▶ **Problem details**: Give the records back in full, exactly as they read.

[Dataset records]
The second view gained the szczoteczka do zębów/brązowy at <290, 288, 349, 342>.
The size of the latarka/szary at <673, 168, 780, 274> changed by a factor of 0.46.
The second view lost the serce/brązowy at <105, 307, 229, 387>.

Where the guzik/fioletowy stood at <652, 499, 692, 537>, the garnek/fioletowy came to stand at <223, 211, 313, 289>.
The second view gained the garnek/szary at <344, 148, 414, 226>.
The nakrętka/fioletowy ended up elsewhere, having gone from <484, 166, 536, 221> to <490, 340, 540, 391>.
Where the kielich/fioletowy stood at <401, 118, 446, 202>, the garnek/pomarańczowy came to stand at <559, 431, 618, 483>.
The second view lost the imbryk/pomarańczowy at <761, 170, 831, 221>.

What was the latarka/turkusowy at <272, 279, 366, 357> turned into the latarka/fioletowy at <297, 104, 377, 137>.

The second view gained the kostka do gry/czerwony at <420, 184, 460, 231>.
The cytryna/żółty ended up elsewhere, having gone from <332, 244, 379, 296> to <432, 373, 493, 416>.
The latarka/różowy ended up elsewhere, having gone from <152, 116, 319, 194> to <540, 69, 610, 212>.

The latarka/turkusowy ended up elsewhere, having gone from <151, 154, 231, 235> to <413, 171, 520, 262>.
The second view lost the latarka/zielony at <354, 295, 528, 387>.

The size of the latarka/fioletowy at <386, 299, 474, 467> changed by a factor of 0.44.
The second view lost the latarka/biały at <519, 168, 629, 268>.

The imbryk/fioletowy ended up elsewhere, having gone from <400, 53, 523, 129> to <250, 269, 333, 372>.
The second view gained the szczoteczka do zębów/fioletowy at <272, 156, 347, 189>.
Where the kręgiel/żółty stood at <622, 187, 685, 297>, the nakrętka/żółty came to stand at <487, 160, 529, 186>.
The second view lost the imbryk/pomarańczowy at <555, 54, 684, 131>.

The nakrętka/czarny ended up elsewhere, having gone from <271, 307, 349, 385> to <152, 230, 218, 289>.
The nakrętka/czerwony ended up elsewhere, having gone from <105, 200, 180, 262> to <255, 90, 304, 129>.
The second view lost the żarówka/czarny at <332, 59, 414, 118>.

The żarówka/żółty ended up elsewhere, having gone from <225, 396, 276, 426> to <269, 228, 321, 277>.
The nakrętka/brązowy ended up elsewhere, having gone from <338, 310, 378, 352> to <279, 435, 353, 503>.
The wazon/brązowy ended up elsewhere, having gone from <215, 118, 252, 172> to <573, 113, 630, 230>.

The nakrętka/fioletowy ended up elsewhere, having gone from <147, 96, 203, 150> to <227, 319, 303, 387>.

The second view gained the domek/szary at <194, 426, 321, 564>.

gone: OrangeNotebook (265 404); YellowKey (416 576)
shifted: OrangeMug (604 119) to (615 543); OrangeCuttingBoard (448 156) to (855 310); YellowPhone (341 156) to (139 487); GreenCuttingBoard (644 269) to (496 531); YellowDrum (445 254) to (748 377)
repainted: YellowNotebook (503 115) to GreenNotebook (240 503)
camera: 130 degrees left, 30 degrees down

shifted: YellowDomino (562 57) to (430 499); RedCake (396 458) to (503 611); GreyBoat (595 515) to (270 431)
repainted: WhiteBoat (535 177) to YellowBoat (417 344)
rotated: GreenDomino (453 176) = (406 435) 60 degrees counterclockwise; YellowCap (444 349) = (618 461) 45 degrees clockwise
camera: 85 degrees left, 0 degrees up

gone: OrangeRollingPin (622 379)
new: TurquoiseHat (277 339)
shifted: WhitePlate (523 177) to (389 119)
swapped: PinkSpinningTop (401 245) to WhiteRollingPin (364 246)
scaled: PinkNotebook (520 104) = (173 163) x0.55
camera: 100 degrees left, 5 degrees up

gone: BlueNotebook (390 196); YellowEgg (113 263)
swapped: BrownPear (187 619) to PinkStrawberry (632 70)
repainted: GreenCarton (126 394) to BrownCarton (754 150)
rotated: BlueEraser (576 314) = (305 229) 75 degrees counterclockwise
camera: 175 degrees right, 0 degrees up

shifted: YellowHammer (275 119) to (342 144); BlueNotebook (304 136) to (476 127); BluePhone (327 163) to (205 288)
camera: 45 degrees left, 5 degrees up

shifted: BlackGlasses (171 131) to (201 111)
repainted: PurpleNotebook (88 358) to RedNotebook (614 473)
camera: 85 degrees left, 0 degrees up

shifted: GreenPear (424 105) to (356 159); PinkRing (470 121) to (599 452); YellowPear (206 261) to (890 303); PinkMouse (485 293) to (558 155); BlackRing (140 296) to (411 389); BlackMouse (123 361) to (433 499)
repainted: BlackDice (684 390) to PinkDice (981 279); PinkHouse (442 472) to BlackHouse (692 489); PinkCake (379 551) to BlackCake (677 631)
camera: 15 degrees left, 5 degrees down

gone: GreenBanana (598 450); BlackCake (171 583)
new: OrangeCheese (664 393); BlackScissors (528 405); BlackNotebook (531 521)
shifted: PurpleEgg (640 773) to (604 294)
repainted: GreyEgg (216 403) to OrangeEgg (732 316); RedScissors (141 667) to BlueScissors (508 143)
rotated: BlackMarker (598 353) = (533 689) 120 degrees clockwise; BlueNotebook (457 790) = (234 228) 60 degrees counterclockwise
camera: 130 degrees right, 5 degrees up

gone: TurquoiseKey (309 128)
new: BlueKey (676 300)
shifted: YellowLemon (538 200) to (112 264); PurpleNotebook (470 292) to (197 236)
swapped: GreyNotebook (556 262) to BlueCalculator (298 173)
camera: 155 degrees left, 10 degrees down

▶ **Answer for the task**:
The second view gained the szczoteczka do zębów/brązowy at <290, 288, 349, 342>.
The size of the latarka/szary at <673, 168, 780, 274> changed by a factor of 0.46.
The second view lost the serce/brązowy at <105, 307, 229, 387>.

Where the guzik/fioletowy stood at <652, 499, 692, 537>, the garnek/fioletowy came to stand at <223, 211, 313, 289>.
The second view gained the garnek/szary at <344, 148, 414, 226>.
The nakrętka/fioletowy ended up elsewhere, having gone from <484, 166, 536, 221> to <490, 340, 540, 391>.
Where the kielich/fioletowy stood at <401, 118, 446, 202>, the garnek/pomarańczowy came to stand at <559, 431, 618, 483>.
The second view lost the imbryk/pomarańczowy at <761, 170, 831, 221>.

What was the latarka/turkusowy at <272, 279, 366, 357> turned into the latarka/fioletowy at <297, 104, 377, 137>.

The second view gained the kostka do gry/czerwony at <420, 184, 460, 231>.
The cytryna/żółty ended up elsewhere, having gone from <332, 244, 379, 296> to <432, 373, 493, 416>.
The latarka/różowy ended up elsewhere, having gone from <152, 116, 319, 194> to <540, 69, 610, 212>.

The latarka/turkusowy ended up elsewhere, having gone from <151, 154, 231, 235> to <413, 171, 520, 262>.
The second view lost the latarka/zielony at <354, 295, 528, 387>.

The size of the latarka/fioletowy at <386, 299, 474, 467> changed by a factor of 0.44.
The second view lost the latarka/biały at <519, 168, 629, 268>.

The imbryk/fioletowy ended up elsewhere, having gone from <400, 53, 523, 129> to <250, 269, 333, 372>.
The second view gained the szczoteczka do zębów/fioletowy at <272, 156, 347, 189>.
Where the kręgiel/żółty stood at <622, 187, 685, 297>, the nakrętka/żółty came to stand at <487, 160, 529, 186>.
The second view lost the imbryk/pomarańczowy at <555, 54, 684, 131>.

The nakrętka/czarny ended up elsewhere, having gone from <271, 307, 349, 385> to <152, 230, 218, 289>.
The nakrętka/czerwony ended up elsewhere, having gone from <105, 200, 180, 262> to <255, 90, 304, 129>.
The second view lost the żarówka/czarny at <332, 59, 414, 118>.

The żarówka/żółty ended up elsewhere, having gone from <225, 396, 276, 426> to <269, 228, 321, 277>.
The nakrętka/brązowy ended up elsewhere, having gone from <338, 310, 378, 352> to <279, 435, 353, 503>.
The wazon/brązowy ended up elsewhere, having gone from <215, 118, 252, 172> to <573, 113, 630, 230>.

The nakrętka/fioletowy ended up elsewhere, having gone from <147, 96, 203, 150> to <227, 319, 303, 387>.

The second view gained the domek/szary at <194, 426, 321, 564>.

gone: OrangeNotebook (265 404); YellowKey (416 576)
shifted: OrangeMug (604 119) to (615 543); OrangeCuttingBoard (448 156) to (855 310); YellowPhone (341 156) to (139 487); GreenCuttingBoard (644 269) to (496 531); YellowDrum (445 254) to (748 377)
repainted: YellowNotebook (503 115) to GreenNotebook (240 503)
camera: 130 degrees left, 30 degrees down

shifted: YellowDomino (562 57) to (430 499); RedCake (396 458) to (503 611); GreyBoat (595 515) to (270 431)
repainted: WhiteBoat (535 177) to YellowBoat (417 344)
rotated: GreenDomino (453 176) = (406 435) 60 degrees counterclockwise; YellowCap (444 349) = (618 461) 45 degrees clockwise
camera: 85 degrees left, 0 degrees up

gone: OrangeRollingPin (622 379)
new: TurquoiseHat (277 339)
shifted: WhitePlate (523 177) to (389 119)
swapped: PinkSpinningTop (401 245) to WhiteRollingPin (364 246)
scaled: PinkNotebook (520 104) = (173 163) x0.55
camera: 100 degrees left, 5 degrees up

gone: BlueNotebook (390 196); YellowEgg (113 263)
swapped: BrownPear (187 619) to PinkStrawberry (632 70)
repainted: GreenCarton (126 394) to BrownCarton (754 150)
rotated: BlueEraser (576 314) = (305 229) 75 degrees counterclockwise
camera: 175 degrees right, 0 degrees up

shifted: YellowHammer (275 119) to (342 144); BlueNotebook (304 136) to (476 127); BluePhone (327 163) to (205 288)
camera: 45 degrees left, 5 degrees up

shifted: BlackGlasses (171 131) to (201 111)
repainted: PurpleNotebook (88 358) to RedNotebook (614 473)
camera: 85 degrees left, 0 degrees up

shifted: GreenPear (424 105) to (356 159); PinkRing (470 121) to (599 452); YellowPear (206 261) to (890 303); PinkMouse (485 293) to (558 155); BlackRing (140 296) to (411 389); BlackMouse (123 361) to (433 499)
repainted: BlackDice (684 390) to PinkDice (981 279); PinkHouse (442 472) to BlackHouse (692 489); PinkCake (379 551) to BlackCake (677 631)
camera: 15 degrees left, 5 degrees down

gone: GreenBanana (598 450); BlackCake (171 583)
new: OrangeCheese (664 393); BlackScissors (528 405); BlackNotebook (531 521)
shifted: PurpleEgg (640 773) to (604 294)
repainted: GreyEgg (216 403) to OrangeEgg (732 316); RedScissors (141 667) to BlueScissors (508 143)
rotated: BlackMarker (598 353) = (533 689) 120 degrees clockwise; BlueNotebook (457 790) = (234 228) 60 degrees counterclockwise
camera: 130 degrees right, 5 degrees up

gone: TurquoiseKey (309 128)
new: BlueKey (676 300)
shifted: YellowLemon (538 200) to (112 264); PurpleNotebook (470 292) to (197 236)
swapped: GreyNotebook (556 262) to BlueCalculator (298 173)
camera: 155 degrees left, 10 degrees down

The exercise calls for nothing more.